**Task to complete:**
Nothing but the lines from the start of the records below through the line that has "(568, 170) = (499, 104): black donut -> none" should appear, each exactly as given.
((
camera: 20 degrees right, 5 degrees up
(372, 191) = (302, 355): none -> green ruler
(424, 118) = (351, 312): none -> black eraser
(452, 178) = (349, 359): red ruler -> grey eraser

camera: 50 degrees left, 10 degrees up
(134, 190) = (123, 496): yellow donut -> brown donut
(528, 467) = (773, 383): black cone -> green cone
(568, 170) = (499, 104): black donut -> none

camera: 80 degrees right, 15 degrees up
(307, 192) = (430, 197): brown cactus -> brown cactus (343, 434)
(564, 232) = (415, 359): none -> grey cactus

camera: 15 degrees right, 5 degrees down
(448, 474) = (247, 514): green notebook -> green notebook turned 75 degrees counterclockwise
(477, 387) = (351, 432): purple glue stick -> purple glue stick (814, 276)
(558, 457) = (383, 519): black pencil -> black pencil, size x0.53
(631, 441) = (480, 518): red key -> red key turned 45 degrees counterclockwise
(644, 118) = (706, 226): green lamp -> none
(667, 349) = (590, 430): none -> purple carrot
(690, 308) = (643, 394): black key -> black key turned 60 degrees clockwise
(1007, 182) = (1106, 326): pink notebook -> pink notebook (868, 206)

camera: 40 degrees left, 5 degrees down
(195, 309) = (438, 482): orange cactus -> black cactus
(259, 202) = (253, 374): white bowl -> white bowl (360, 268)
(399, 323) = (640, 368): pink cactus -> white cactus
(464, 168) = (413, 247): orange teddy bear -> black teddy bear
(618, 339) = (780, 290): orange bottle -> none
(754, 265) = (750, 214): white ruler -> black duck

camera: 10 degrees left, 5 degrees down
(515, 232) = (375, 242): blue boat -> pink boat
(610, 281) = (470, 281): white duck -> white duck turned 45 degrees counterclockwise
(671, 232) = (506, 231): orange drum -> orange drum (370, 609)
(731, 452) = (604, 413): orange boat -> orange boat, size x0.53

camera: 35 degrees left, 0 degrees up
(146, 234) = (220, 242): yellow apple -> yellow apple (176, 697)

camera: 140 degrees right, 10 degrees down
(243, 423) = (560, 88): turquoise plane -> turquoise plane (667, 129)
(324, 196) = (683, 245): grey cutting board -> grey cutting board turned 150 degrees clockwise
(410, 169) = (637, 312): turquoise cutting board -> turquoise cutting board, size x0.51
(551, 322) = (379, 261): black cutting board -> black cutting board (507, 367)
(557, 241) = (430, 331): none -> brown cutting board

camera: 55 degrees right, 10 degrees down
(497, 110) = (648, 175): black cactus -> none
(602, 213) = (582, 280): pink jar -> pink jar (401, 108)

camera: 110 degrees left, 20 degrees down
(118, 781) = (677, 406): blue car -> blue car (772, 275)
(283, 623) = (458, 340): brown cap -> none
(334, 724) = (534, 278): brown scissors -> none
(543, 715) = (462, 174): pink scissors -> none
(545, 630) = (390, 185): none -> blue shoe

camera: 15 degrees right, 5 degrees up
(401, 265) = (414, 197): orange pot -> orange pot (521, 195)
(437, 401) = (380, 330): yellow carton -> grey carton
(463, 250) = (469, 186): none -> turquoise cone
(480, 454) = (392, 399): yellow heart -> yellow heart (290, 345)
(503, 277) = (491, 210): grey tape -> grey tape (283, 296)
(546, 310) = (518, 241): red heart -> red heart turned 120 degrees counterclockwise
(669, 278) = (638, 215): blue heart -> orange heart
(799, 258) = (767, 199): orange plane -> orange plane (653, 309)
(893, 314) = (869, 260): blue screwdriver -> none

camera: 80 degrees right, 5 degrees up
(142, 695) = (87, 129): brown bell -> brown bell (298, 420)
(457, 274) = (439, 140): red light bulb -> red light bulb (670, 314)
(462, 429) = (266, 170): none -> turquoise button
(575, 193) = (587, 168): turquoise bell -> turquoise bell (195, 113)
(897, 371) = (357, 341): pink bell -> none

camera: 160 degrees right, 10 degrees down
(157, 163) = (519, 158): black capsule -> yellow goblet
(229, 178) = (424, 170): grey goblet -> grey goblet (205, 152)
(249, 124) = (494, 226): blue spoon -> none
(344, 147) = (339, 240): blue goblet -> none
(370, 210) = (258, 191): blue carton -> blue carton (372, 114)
))
**Result of this task:**
camera: 20 degrees right, 5 degrees up
(372, 191) = (302, 355): none -> green ruler
(424, 118) = (351, 312): none -> black eraser
(452, 178) = (349, 359): red ruler -> grey eraser

camera: 50 degrees left, 10 degrees up
(134, 190) = (123, 496): yellow donut -> brown donut
(528, 467) = (773, 383): black cone -> green cone
(568, 170) = (499, 104): black donut -> none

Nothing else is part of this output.